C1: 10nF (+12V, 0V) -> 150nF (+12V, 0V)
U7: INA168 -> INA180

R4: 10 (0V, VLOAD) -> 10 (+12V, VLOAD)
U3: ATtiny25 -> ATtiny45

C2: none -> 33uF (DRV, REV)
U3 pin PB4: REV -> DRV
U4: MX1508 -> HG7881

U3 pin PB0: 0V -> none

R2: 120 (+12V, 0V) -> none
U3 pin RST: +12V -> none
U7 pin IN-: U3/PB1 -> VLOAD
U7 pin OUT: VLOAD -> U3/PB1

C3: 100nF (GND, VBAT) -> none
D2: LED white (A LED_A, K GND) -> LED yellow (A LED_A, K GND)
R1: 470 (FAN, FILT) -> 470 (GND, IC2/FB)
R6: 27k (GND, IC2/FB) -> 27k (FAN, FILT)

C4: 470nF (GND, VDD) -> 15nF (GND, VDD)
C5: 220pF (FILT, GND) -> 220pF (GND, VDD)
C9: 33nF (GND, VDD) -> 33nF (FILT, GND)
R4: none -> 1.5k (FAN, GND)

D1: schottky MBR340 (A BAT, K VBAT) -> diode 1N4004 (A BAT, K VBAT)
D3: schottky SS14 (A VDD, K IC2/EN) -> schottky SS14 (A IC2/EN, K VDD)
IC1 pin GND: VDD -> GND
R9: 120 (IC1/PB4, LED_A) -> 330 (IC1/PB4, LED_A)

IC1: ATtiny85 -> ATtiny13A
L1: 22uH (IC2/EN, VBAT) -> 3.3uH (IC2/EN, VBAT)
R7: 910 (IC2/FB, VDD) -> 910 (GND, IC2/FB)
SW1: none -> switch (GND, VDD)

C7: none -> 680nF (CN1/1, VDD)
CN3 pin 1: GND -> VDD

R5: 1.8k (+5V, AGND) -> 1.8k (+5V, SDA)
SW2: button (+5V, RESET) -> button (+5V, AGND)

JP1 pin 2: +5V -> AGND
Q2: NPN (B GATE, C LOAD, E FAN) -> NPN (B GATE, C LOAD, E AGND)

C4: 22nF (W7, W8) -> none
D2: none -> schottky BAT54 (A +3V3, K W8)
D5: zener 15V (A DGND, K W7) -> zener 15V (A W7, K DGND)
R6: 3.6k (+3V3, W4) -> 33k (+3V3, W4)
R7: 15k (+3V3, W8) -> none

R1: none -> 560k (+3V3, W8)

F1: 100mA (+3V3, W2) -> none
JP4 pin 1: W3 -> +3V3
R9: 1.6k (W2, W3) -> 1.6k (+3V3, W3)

> **Your assignment**: Please repeat the line that contains "U7: INA168 -> INA180" and every line after it through the end of the material above, exactly and with nothing added.

> **Task answer**:
U7: INA168 -> INA180

R4: 10 (0V, VLOAD) -> 10 (+12V, VLOAD)
U3: ATtiny25 -> ATtiny45

C2: none -> 33uF (DRV, REV)
U3 pin PB4: REV -> DRV
U4: MX1508 -> HG7881

U3 pin PB0: 0V -> none

R2: 120 (+12V, 0V) -> none
U3 pin RST: +12V -> none
U7 pin IN-: U3/PB1 -> VLOAD
U7 pin OUT: VLOAD -> U3/PB1

C3: 100nF (GND, VBAT) -> none
D2: LED white (A LED_A, K GND) -> LED yellow (A LED_A, K GND)
R1: 470 (FAN, FILT) -> 470 (GND, IC2/FB)
R6: 27k (GND, IC2/FB) -> 27k (FAN, FILT)

C4: 470nF (GND, VDD) -> 15nF (GND, VDD)
C5: 220pF (FILT, GND) -> 220pF (GND, VDD)
C9: 33nF (GND, VDD) -> 33nF (FILT, GND)
R4: none -> 1.5k (FAN, GND)

D1: schottky MBR340 (A BAT, K VBAT) -> diode 1N4004 (A BAT, K VBAT)
D3: schottky SS14 (A VDD, K IC2/EN) -> schottky SS14 (A IC2/EN, K VDD)
IC1 pin GND: VDD -> GND
R9: 120 (IC1/PB4, LED_A) -> 330 (IC1/PB4, LED_A)

IC1: ATtiny85 -> ATtiny13A
L1: 22uH (IC2/EN, VBAT) -> 3.3uH (IC2/EN, VBAT)
R7: 910 (IC2/FB, VDD) -> 910 (GND, IC2/FB)
SW1: none -> switch (GND, VDD)

C7: none -> 680nF (CN1/1, VDD)
CN3 pin 1: GND -> VDD

R5: 1.8k (+5V, AGND) -> 1.8k (+5V, SDA)
SW2: button (+5V, RESET) -> button (+5V, AGND)

JP1 pin 2: +5V -> AGND
Q2: NPN (B GATE, C LOAD, E FAN) -> NPN (B GATE, C LOAD, E AGND)

C4: 22nF (W7, W8) -> none
D2: none -> schottky BAT54 (A +3V3, K W8)
D5: zener 15V (A DGND, K W7) -> zener 15V (A W7, K DGND)
R6: 3.6k (+3V3, W4) -> 33k (+3V3, W4)
R7: 15k (+3V3, W8) -> none

R1: none -> 560k (+3V3, W8)

F1: 100mA (+3V3, W2) -> none
JP4 pin 1: W3 -> +3V3
R9: 1.6k (W2, W3) -> 1.6k (+3V3, W3)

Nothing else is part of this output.